▶ **What to produce**
Extract every entry word for word.

Spatial object tracking data
--- START ---
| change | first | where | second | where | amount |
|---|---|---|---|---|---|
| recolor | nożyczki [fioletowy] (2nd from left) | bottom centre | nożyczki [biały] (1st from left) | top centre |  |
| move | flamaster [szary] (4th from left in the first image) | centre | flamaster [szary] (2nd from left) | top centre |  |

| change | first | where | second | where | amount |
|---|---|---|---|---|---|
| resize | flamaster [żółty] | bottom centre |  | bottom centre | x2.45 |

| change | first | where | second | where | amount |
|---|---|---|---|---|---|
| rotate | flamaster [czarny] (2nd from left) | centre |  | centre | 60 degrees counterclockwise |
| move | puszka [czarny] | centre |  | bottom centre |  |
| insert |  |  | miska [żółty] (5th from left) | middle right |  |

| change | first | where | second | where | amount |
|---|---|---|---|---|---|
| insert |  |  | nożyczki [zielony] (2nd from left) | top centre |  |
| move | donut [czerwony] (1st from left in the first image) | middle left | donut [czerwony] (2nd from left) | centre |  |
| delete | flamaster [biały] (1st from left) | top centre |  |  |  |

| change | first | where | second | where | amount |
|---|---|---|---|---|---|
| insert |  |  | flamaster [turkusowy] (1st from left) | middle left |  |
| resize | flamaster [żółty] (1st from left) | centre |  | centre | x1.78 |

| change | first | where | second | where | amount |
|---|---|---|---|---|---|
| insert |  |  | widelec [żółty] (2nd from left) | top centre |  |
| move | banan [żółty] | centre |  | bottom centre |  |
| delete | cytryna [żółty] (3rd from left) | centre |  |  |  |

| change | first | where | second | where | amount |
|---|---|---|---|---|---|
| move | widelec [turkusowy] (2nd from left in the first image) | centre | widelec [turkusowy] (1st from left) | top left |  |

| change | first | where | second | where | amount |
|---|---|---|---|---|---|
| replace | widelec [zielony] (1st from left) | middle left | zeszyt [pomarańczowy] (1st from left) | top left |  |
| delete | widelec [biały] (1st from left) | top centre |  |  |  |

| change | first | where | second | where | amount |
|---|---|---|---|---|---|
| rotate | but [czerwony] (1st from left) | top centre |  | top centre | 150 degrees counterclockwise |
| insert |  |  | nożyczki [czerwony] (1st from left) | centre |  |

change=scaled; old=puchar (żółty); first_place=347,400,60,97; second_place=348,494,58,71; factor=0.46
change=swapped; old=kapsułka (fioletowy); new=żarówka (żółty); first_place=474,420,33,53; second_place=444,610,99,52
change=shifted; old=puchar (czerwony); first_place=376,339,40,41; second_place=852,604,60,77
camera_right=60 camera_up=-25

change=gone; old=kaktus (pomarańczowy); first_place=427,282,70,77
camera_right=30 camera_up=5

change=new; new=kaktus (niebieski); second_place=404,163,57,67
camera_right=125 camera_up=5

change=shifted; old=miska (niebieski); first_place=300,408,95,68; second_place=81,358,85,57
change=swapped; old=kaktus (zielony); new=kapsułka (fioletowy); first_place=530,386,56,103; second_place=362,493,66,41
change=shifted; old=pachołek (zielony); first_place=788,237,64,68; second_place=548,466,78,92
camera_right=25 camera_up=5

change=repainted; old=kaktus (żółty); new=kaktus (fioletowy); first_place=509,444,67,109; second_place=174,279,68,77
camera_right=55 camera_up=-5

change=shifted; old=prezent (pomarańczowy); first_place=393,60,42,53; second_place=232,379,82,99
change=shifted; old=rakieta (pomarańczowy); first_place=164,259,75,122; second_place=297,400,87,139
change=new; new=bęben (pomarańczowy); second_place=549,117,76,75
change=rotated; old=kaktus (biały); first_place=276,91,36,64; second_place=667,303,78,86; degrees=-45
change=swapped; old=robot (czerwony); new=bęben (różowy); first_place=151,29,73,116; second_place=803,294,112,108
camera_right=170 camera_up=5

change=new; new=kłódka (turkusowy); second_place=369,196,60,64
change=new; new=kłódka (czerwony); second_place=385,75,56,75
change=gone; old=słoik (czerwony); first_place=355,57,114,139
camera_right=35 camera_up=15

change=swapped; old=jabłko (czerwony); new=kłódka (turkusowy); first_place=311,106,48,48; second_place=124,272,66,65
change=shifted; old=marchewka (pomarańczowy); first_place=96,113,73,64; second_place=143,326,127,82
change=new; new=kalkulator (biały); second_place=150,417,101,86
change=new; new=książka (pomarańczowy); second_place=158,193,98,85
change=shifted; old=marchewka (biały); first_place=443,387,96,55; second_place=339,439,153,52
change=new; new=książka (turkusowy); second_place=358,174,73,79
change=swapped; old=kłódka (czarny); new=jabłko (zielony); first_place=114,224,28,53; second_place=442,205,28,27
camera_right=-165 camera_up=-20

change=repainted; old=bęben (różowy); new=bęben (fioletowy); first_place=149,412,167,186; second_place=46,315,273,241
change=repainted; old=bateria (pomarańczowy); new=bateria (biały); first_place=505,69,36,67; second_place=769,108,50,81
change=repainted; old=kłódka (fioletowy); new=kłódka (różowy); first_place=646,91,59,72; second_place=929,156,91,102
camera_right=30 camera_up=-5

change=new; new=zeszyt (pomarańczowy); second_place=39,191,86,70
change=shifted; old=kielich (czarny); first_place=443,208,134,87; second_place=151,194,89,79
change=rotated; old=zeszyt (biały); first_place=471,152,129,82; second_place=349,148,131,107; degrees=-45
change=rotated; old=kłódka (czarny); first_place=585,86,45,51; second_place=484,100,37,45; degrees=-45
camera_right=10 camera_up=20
--- END ---
▶ **Output**
| change | first | where | second | where | amount |
|---|---|---|---|---|---|
| recolor | nożyczki [fioletowy] (2nd from left) | bottom centre | nożyczki [biały] (1st from left) | top centre |  |
| move | flamaster [szary] (4th from left in the first image) | centre | flamaster [szary] (2nd from left) | top centre |  |

| change | first | where | second | where | amount |
|---|---|---|---|---|---|
| resize | flamaster [żółty] | bottom centre |  | bottom centre | x2.45 |

| change | first | where | second | where | amount |
|---|---|---|---|---|---|
| rotate | flamaster [czarny] (2nd from left) | centre |  | centre | 60 degrees counterclockwise |
| move | puszka [czarny] | centre |  | bottom centre |  |
| insert |  |  | miska [żółty] (5th from left) | middle right |  |

| change | first | where | second | where | amount |
|---|---|---|---|---|---|
| insert |  |  | nożyczki [zielony] (2nd from left) | top centre |  |
| move | donut [czerwony] (1st from left in the first image) | middle left | donut [czerwony] (2nd from left) | centre |  |
| delete | flamaster [biały] (1st from left) | top centre |  |  |  |

| change | first | where | second | where | amount |
|---|---|---|---|---|---|
| insert |  |  | flamaster [turkusowy] (1st from left) | middle left |  |
| resize | flamaster [żółty] (1st from left) | centre |  | centre | x1.78 |

| change | first | where | second | where | amount |
|---|---|---|---|---|---|
| insert |  |  | widelec [żółty] (2nd from left) | top centre |  |
| move | banan [żółty] | centre |  | bottom centre |  |
| delete | cytryna [żółty] (3rd from left) | centre |  |  |  |

| change | first | where | second | where | amount |
|---|---|---|---|---|---|
| move | widelec [turkusowy] (2nd from left in the first image) | centre | widelec [turkusowy] (1st from left) | top left |  |

| change | first | where | second | where | amount |
|---|---|---|---|---|---|
| replace | widelec [zielony] (1st from left) | middle left | zeszyt [pomarańczowy] (1st from left) | top left |  |
| delete | widelec [biały] (1st from left) | top centre |  |  |  |

| change | first | where | second | where | amount |
|---|---|---|---|---|---|
| rotate | but [czerwony] (1st from left) | top centre |  | top centre | 150 degrees counterclockwise |
| insert |  |  | nożyczki [czerwony] (1st from left) | centre |  |

change=scaled; old=puchar (żółty); first_place=347,400,60,97; second_place=348,494,58,71; factor=0.46
change=swapped; old=kapsułka (fioletowy); new=żarówka (żółty); first_place=474,420,33,53; second_place=444,610,99,52
change=shifted; old=puchar (czerwony); first_place=376,339,40,41; second_place=852,604,60,77
camera_right=60 camera_up=-25

change=gone; old=kaktus (pomarańczowy); first_place=427,282,70,77
camera_right=30 camera_up=5

change=new; new=kaktus (niebieski); second_place=404,163,57,67
camera_right=125 camera_up=5

change=shifted; old=miska (niebieski); first_place=300,408,95,68; second_place=81,358,85,57
change=swapped; old=kaktus (zielony); new=kapsułka (fioletowy); first_place=530,386,56,103; second_place=362,493,66,41
change=shifted; old=pachołek (zielony); first_place=788,237,64,68; second_place=548,466,78,92
camera_right=25 camera_up=5

change=repainted; old=kaktus (żółty); new=kaktus (fioletowy); first_place=509,444,67,109; second_place=174,279,68,77
camera_right=55 camera_up=-5

change=shifted; old=prezent (pomarańczowy); first_place=393,60,42,53; second_place=232,379,82,99
change=shifted; old=rakieta (pomarańczowy); first_place=164,259,75,122; second_place=297,400,87,139
change=new; new=bęben (pomarańczowy); second_place=549,117,76,75
change=rotated; old=kaktus (biały); first_place=276,91,36,64; second_place=667,303,78,86; degrees=-45
change=swapped; old=robot (czerwony); new=bęben (różowy); first_place=151,29,73,116; second_place=803,294,112,108
camera_right=170 camera_up=5

change=new; new=kłódka (turkusowy); second_place=369,196,60,64
change=new; new=kłódka (czerwony); second_place=385,75,56,75
change=gone; old=słoik (czerwony); first_place=355,57,114,139
camera_right=35 camera_up=15

change=swapped; old=jabłko (czerwony); new=kłódka (turkusowy); first_place=311,106,48,48; second_place=124,272,66,65
change=shifted; old=marchewka (pomarańczowy); first_place=96,113,73,64; second_place=143,326,127,82
change=new; new=kalkulator (biały); second_place=150,417,101,86
change=new; new=książka (pomarańczowy); second_place=158,193,98,85
change=shifted; old=marchewka (biały); first_place=443,387,96,55; second_place=339,439,153,52
change=new; new=książka (turkusowy); second_place=358,174,73,79
change=swapped; old=kłódka (czarny); new=jabłko (zielony); first_place=114,224,28,53; second_place=442,205,28,27
camera_right=-165 camera_up=-20

change=repainted; old=bęben (różowy); new=bęben (fioletowy); first_place=149,412,167,186; second_place=46,315,273,241
change=repainted; old=bateria (pomarańczowy); new=bateria (biały); first_place=505,69,36,67; second_place=769,108,50,81
change=repainted; old=kłódka (fioletowy); new=kłódka (różowy); first_place=646,91,59,72; second_place=929,156,91,102
camera_right=30 camera_up=-5

change=new; new=zeszyt (pomarańczowy); second_place=39,191,86,70
change=shifted; old=kielich (czarny); first_place=443,208,134,87; second_place=151,194,89,79
change=rotated; old=zeszyt (biały); first_place=471,152,129,82; second_place=349,148,131,107; degrees=-45
change=rotated; old=kłódka (czarny); first_place=585,86,45,51; second_place=484,100,37,45; degrees=-45
camera_right=10 camera_up=20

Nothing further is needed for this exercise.